**** Given data ****
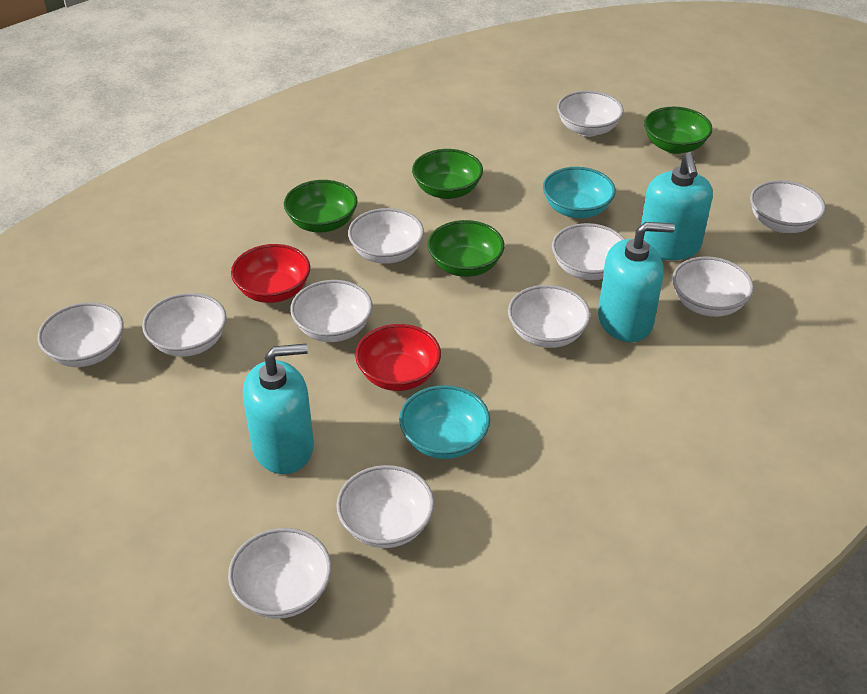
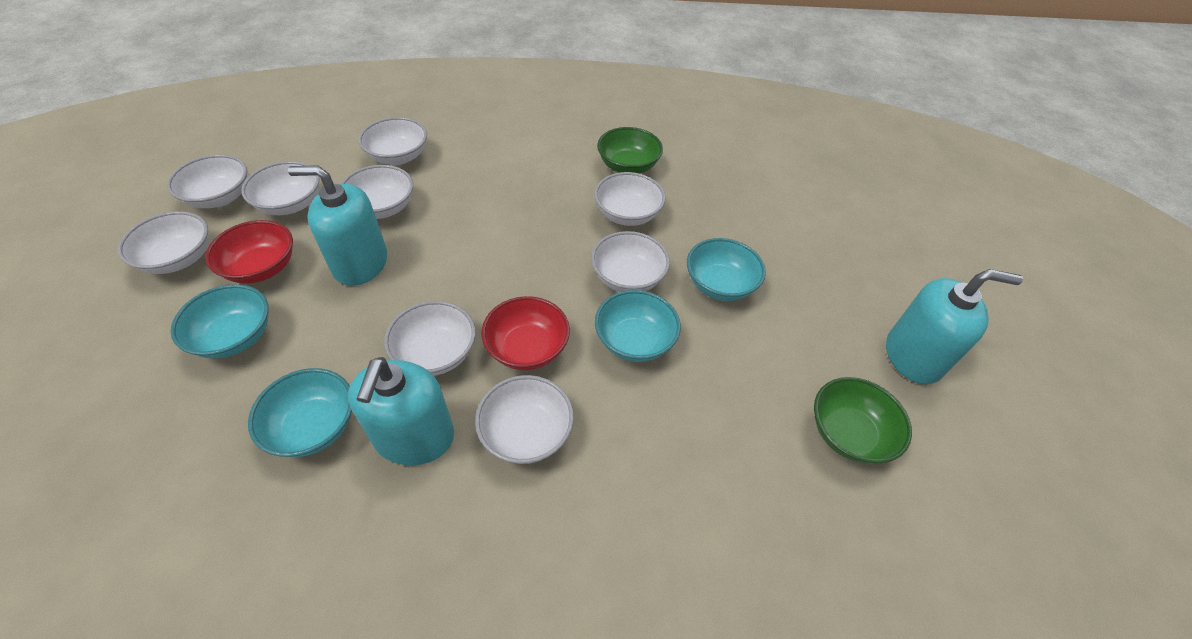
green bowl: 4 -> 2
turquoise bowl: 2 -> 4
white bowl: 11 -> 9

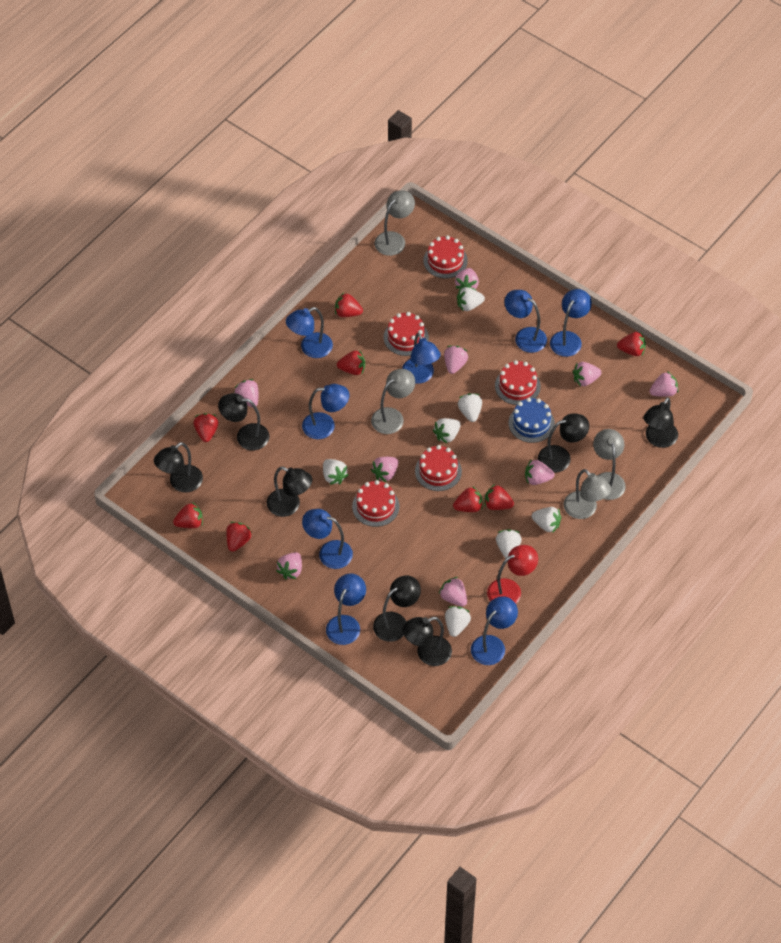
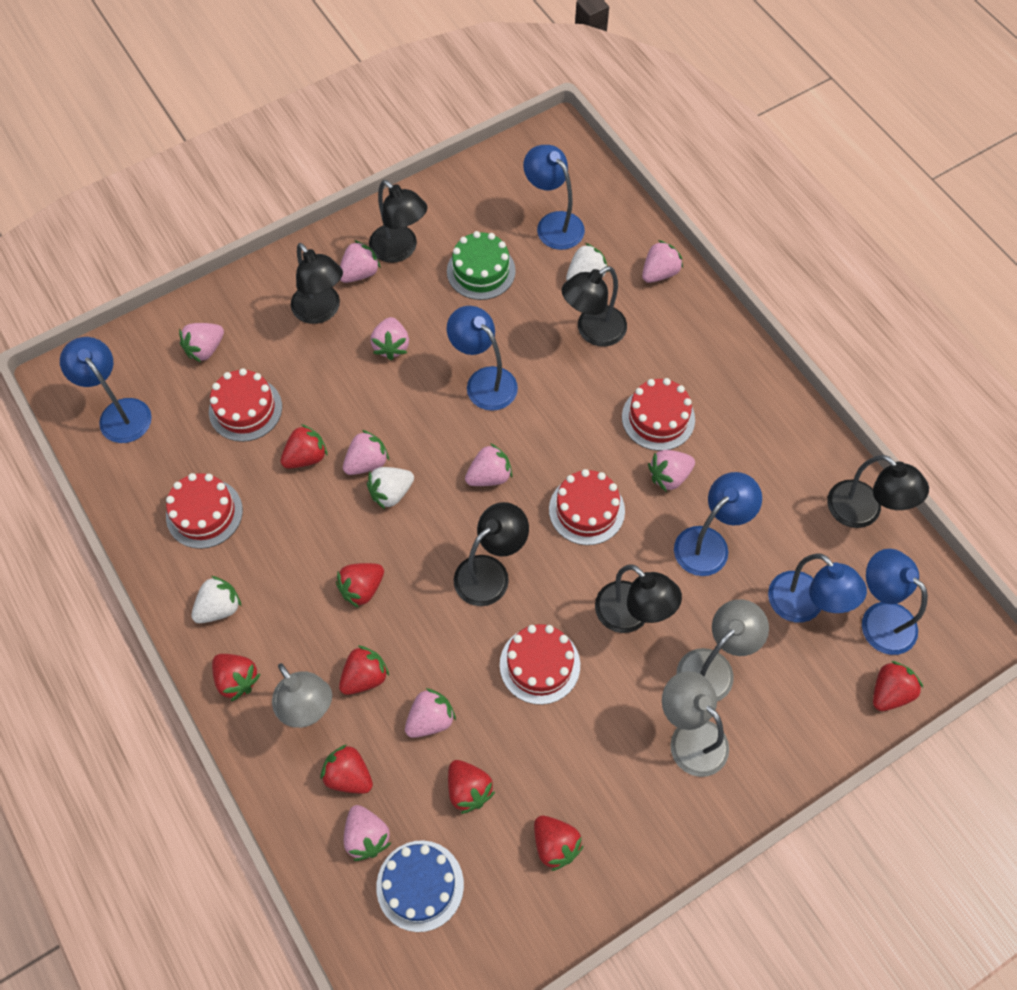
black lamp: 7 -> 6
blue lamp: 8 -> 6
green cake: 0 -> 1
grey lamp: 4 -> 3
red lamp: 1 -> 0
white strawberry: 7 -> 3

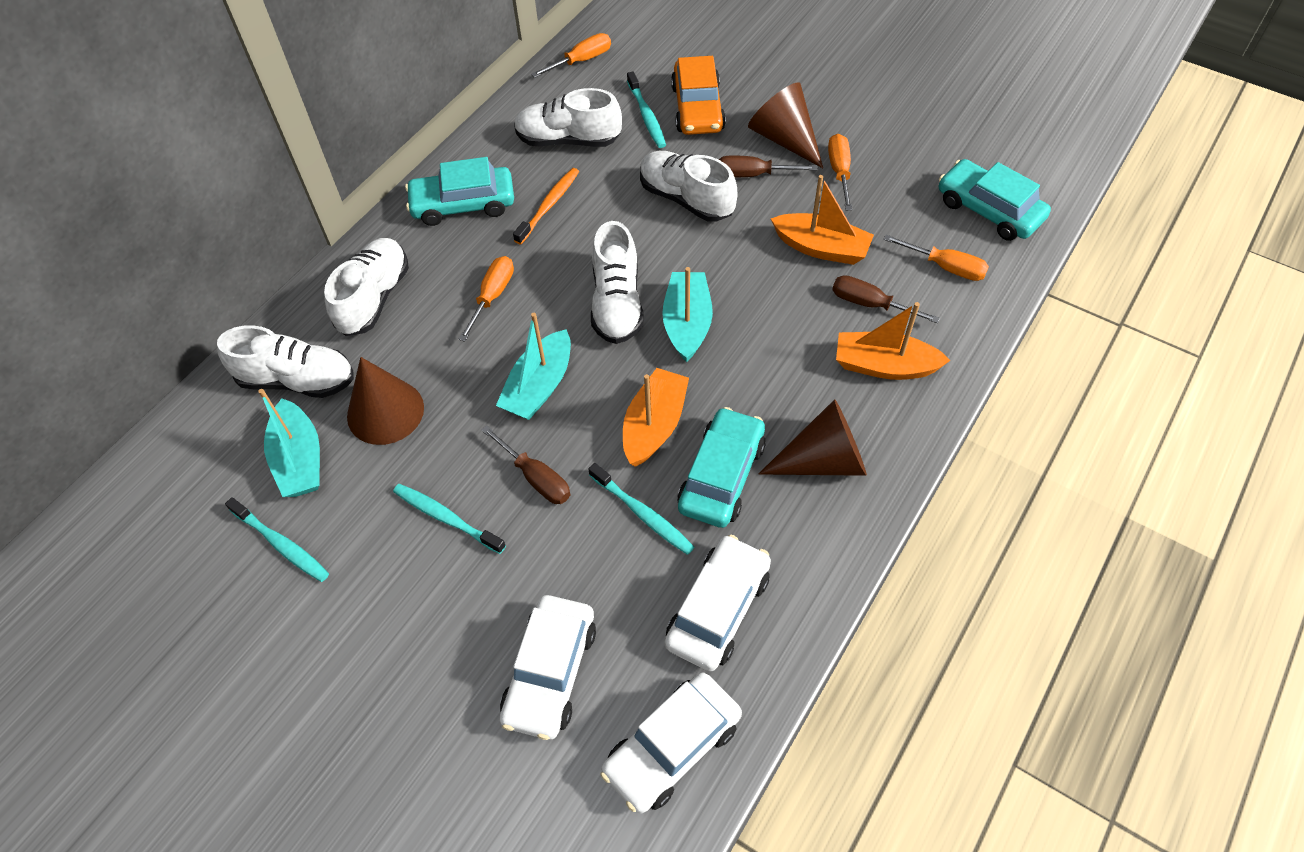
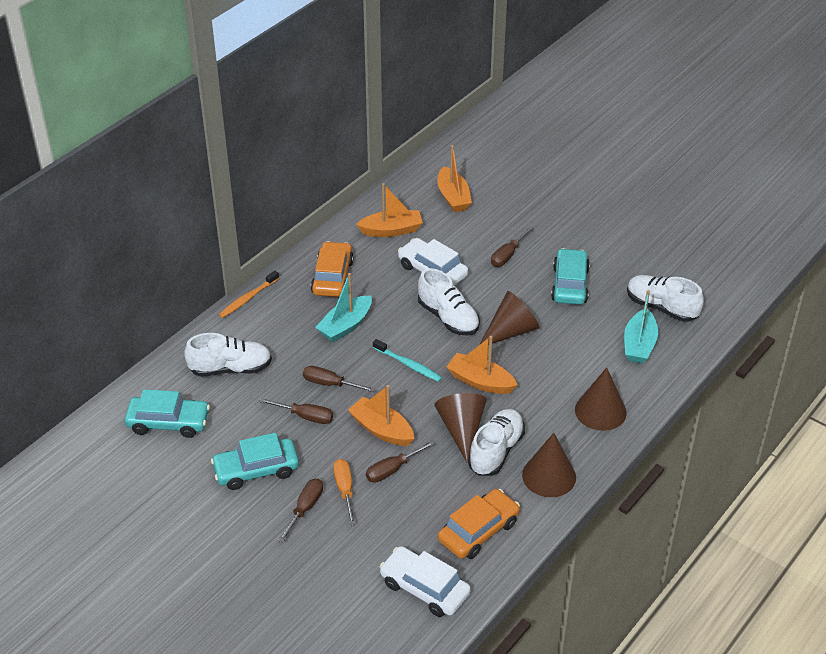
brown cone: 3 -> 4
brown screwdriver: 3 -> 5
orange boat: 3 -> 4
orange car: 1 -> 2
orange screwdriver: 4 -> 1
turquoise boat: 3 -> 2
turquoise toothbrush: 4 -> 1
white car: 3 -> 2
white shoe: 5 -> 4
****
Omit the pictures and write out the remaining data exactly.

green bowl: 4 -> 2
turquoise bowl: 2 -> 4
white bowl: 11 -> 9

black lamp: 7 -> 6
blue lamp: 8 -> 6
green cake: 0 -> 1
grey lamp: 4 -> 3
red lamp: 1 -> 0
white strawberry: 7 -> 3

brown cone: 3 -> 4
brown screwdriver: 3 -> 5
orange boat: 3 -> 4
orange car: 1 -> 2
orange screwdriver: 4 -> 1
turquoise boat: 3 -> 2
turquoise toothbrush: 4 -> 1
white car: 3 -> 2
white shoe: 5 -> 4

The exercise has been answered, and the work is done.